## [YOUR INSTRUCTIONS]
Skipping all pictures, print exactly the lines below from the one with "building: [109,534,209,654] ->" through the final line.

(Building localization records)
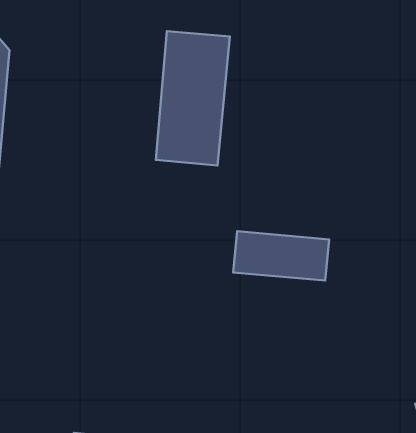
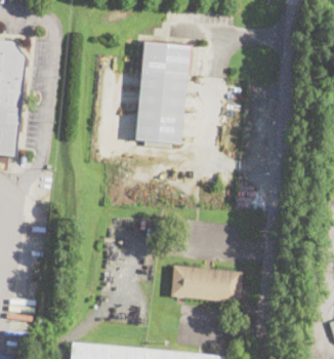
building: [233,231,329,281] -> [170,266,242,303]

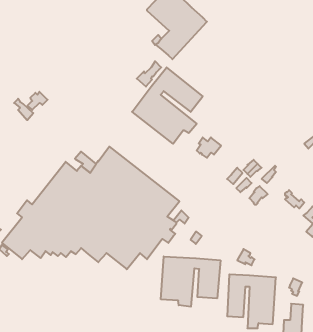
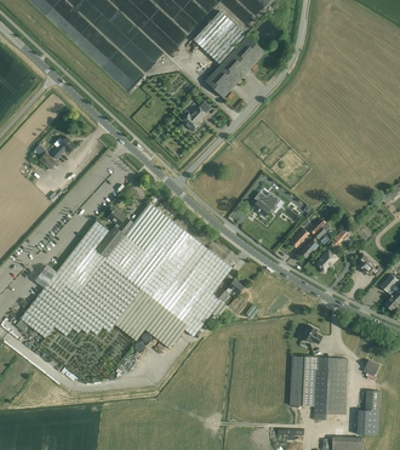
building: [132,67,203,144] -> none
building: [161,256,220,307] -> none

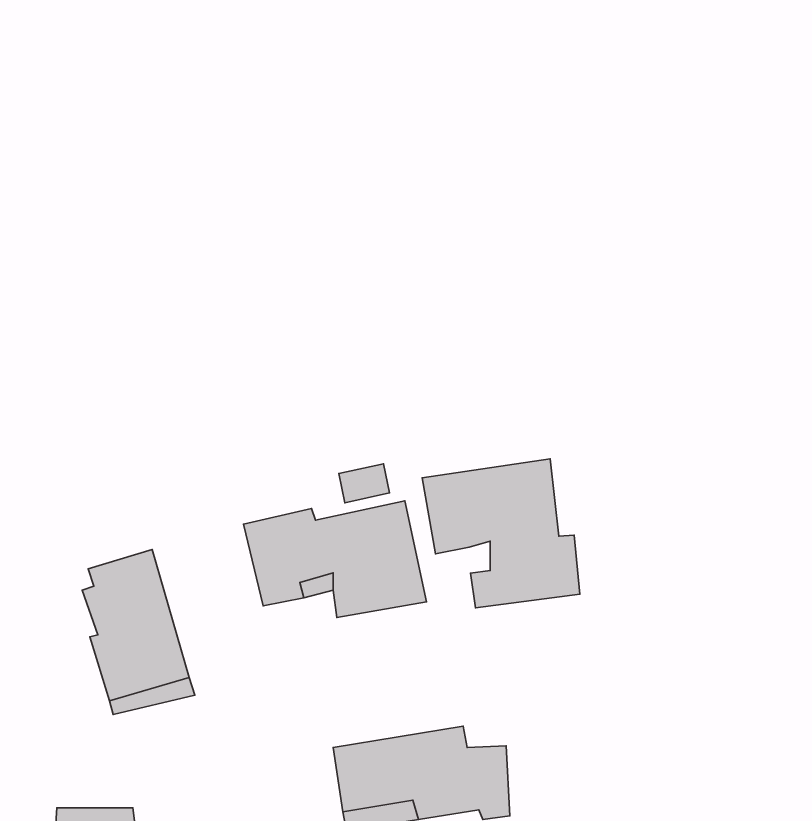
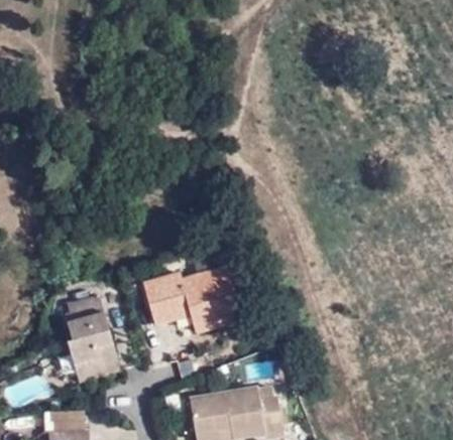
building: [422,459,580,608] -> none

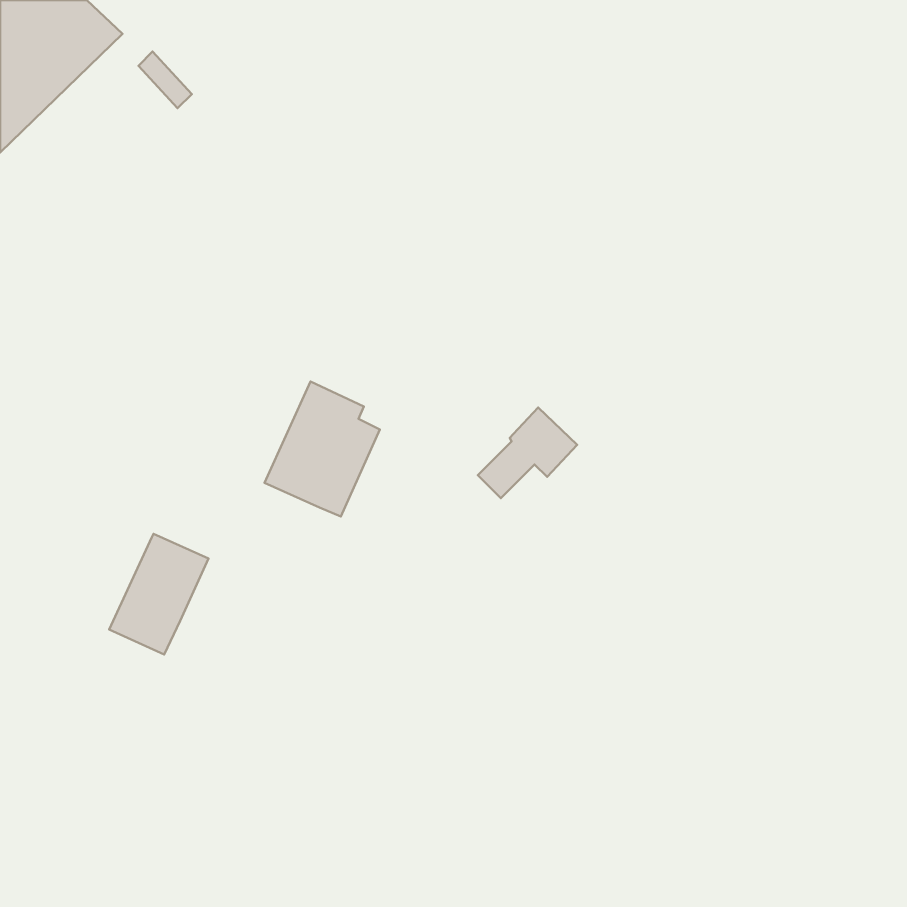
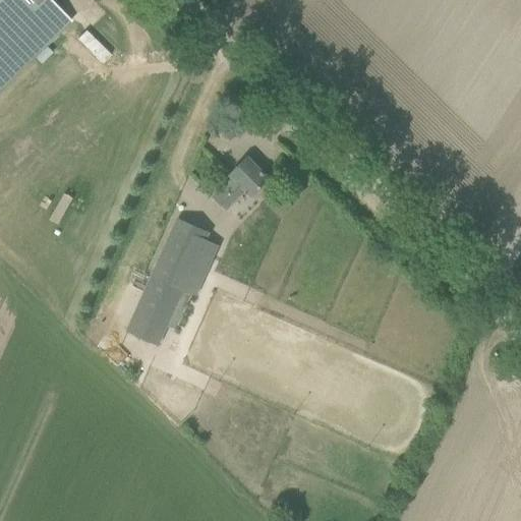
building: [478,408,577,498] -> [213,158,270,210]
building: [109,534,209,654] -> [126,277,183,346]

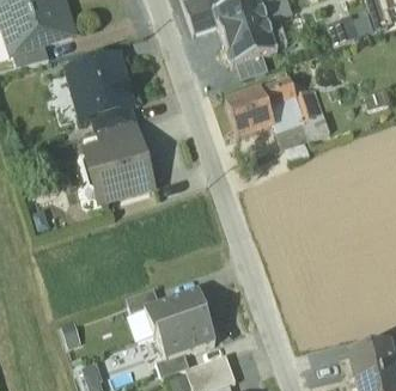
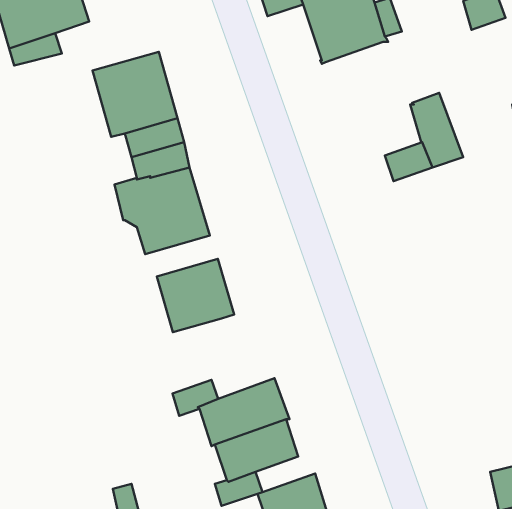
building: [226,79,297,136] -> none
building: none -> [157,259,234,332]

## [EXERCISE ANSWER]
building: [109,534,209,654] -> [126,277,183,346]

building: [226,79,297,136] -> none
building: none -> [157,259,234,332]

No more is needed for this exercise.